_Task_.
The entire listing that follows must be repeated exactly, pictures excluded.

_Stored data_.
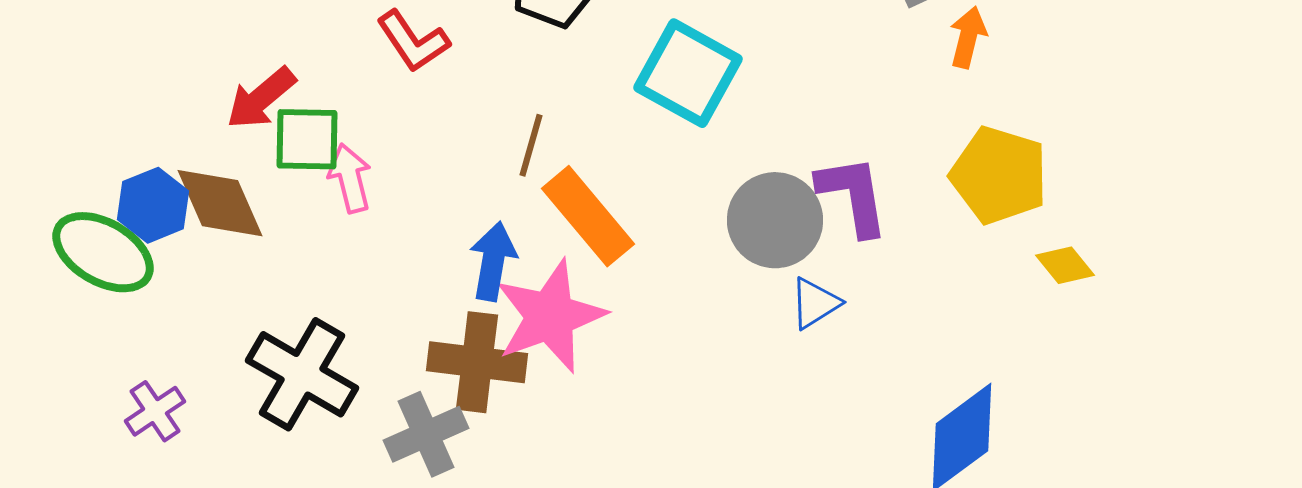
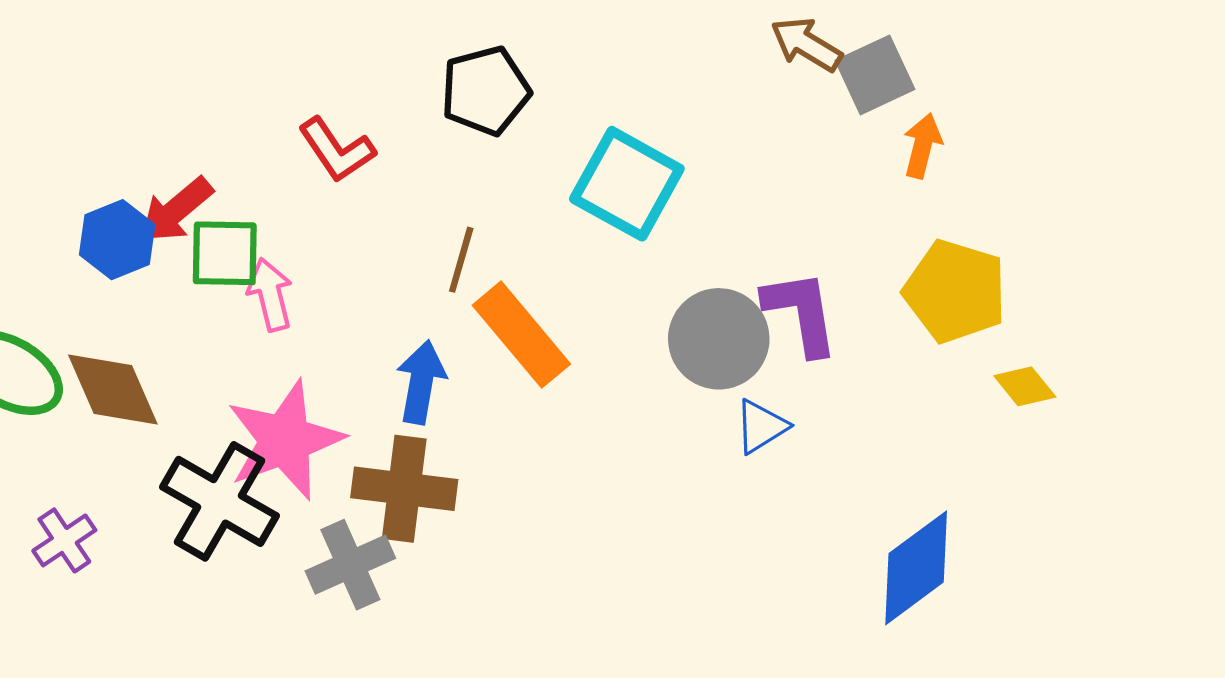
brown diamond: (220, 203) -> (113, 389), moved
blue hexagon: (153, 205) -> (117, 240), moved
pink star: (550, 316) -> (285, 440), moved

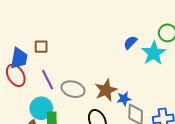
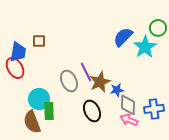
blue semicircle: (130, 42) -> (123, 37), size x1.5
purple line: (48, 80) -> (86, 72), moved
gray ellipse: (73, 89) -> (69, 81), turned 50

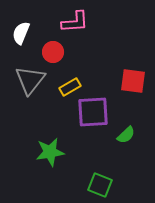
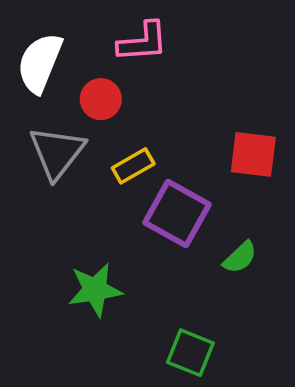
white semicircle: (21, 33) -> (40, 63), size x1.4
purple square: (93, 112) -> (177, 214), turned 32

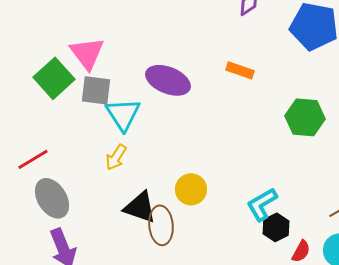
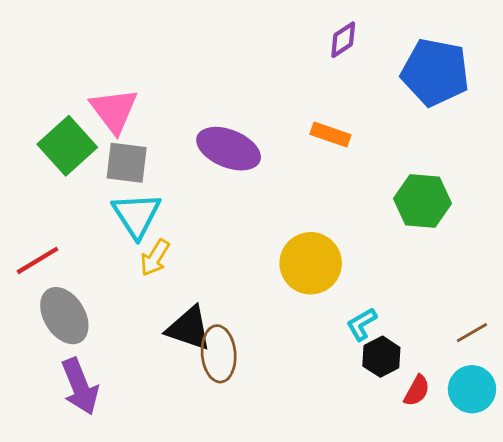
cyan triangle: (123, 114) -> (137, 215), moved
yellow circle: (191, 189) -> (311, 263), moved, size x1.4
cyan L-shape: (262, 204) -> (362, 324), size x0.7

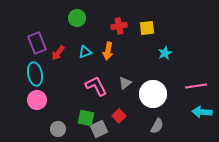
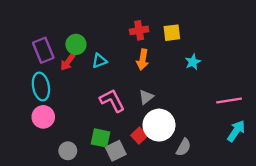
green circle: (77, 18) -> (76, 44), moved
orange arrow: (108, 51) -> (143, 60), moved
white circle: (153, 94) -> (159, 125), moved
cyan arrow: (202, 112) -> (236, 131), turned 120

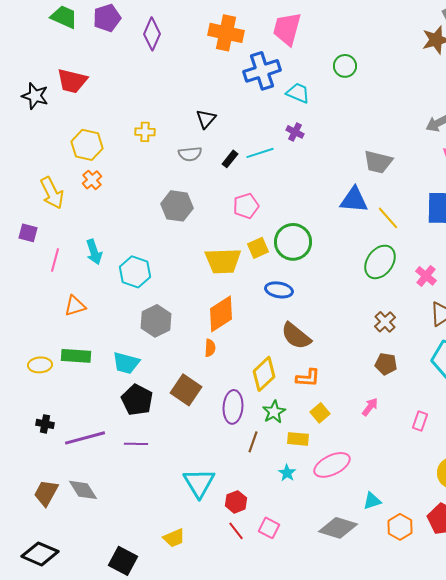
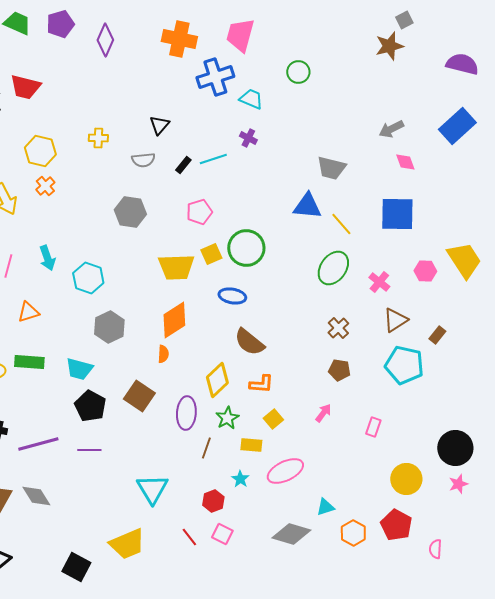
red hexagon: (236, 502) -> (213, 501), moved
yellow trapezoid: (174, 538) -> (127, 544), size x1.6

_Your solution_.
brown diamond: (220, 203) -> (113, 389), moved
blue hexagon: (153, 205) -> (117, 240), moved
pink star: (550, 316) -> (285, 440), moved

blue semicircle: (130, 42) -> (123, 37), size x1.5
purple line: (48, 80) -> (86, 72), moved
gray ellipse: (73, 89) -> (69, 81), turned 50

white semicircle: (21, 33) -> (40, 63), size x1.4
purple square: (93, 112) -> (177, 214), turned 32

cyan triangle: (123, 114) -> (137, 215), moved
yellow circle: (191, 189) -> (311, 263), moved, size x1.4
cyan L-shape: (262, 204) -> (362, 324), size x0.7

green circle: (77, 18) -> (76, 44), moved
orange arrow: (108, 51) -> (143, 60), moved
white circle: (153, 94) -> (159, 125), moved
cyan arrow: (202, 112) -> (236, 131), turned 120

red hexagon: (236, 502) -> (213, 501), moved
yellow trapezoid: (174, 538) -> (127, 544), size x1.6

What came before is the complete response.